- _WORK REQUEST_: The string "camera" may appear on lines of the entries below; report how many such lines there are, and only that.

- _DATA SUPPLIED_:
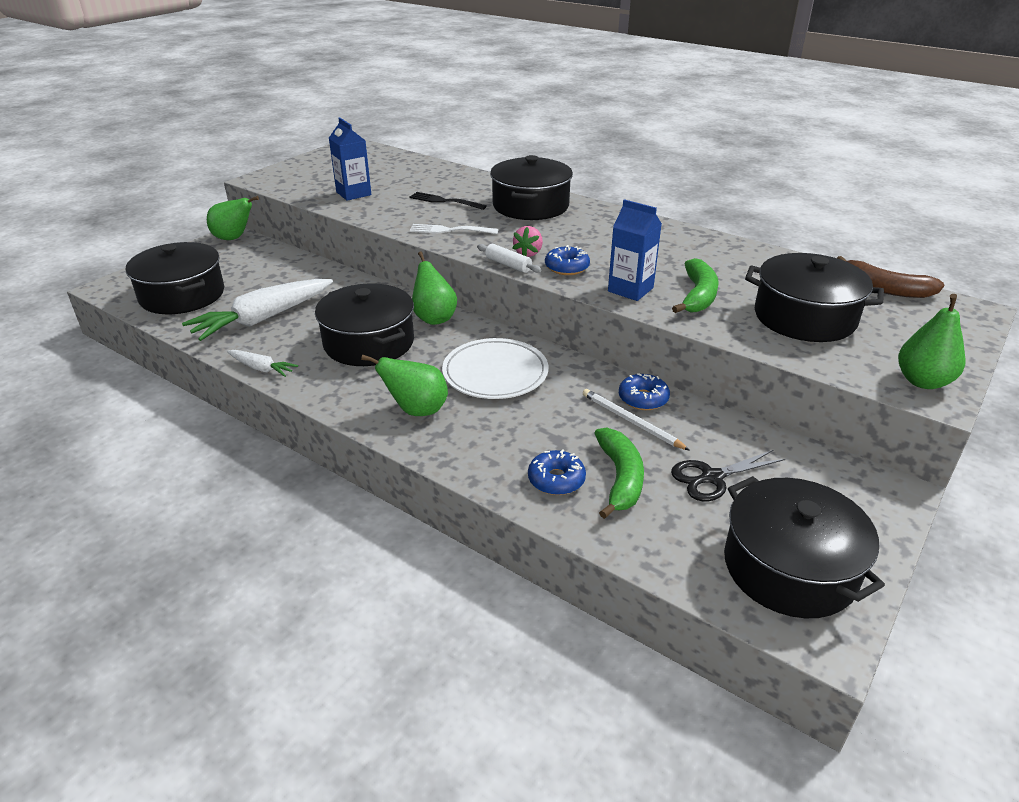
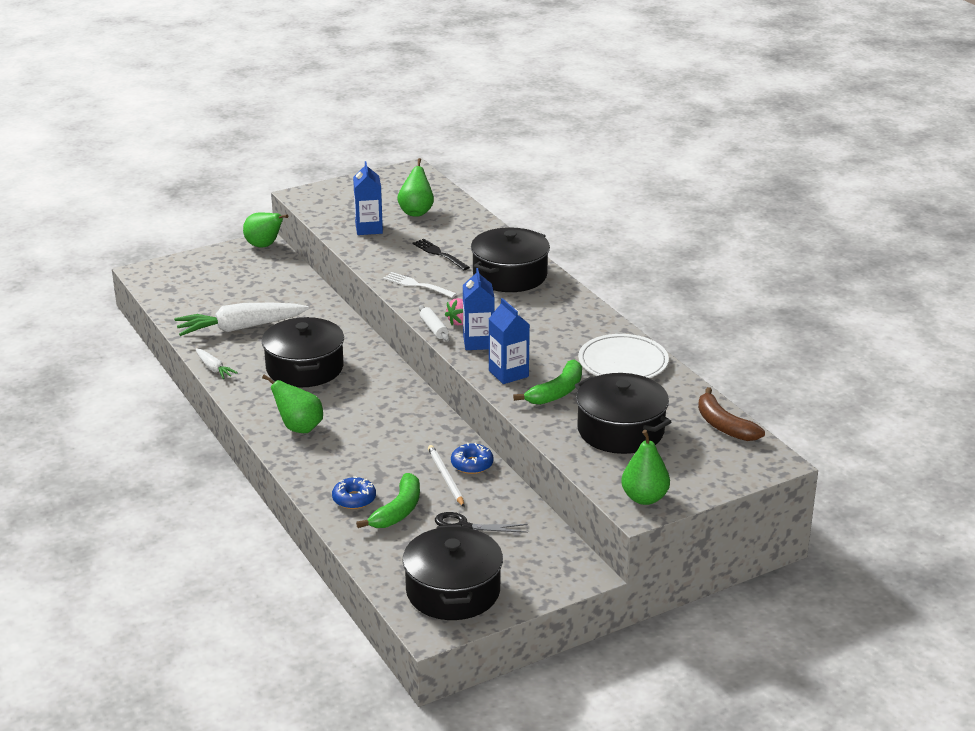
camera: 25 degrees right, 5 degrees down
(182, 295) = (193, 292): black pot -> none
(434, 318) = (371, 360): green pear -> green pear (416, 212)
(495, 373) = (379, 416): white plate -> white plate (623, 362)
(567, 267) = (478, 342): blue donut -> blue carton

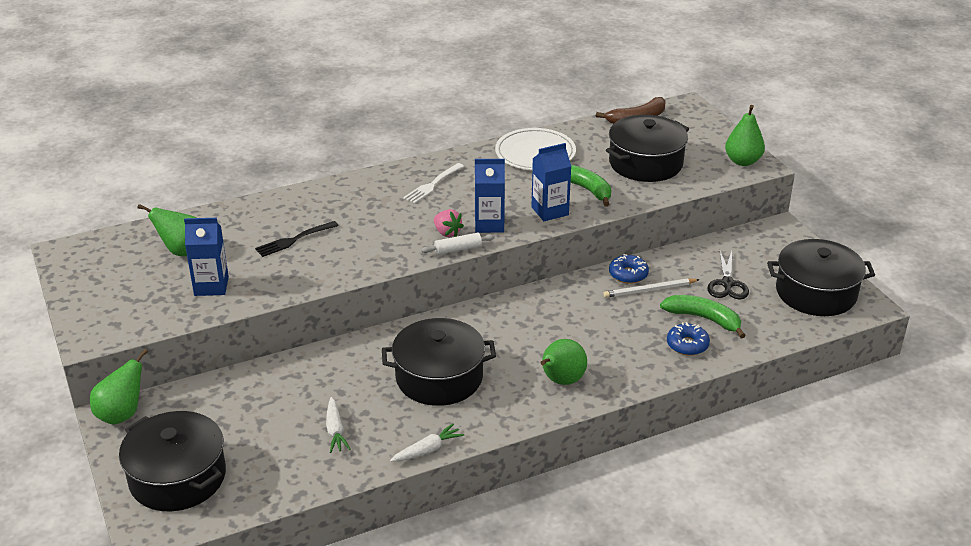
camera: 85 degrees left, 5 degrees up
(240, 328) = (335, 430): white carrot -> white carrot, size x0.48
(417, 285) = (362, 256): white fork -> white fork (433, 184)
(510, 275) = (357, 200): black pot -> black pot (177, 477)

- _COMPLETED EXERCISE_: 2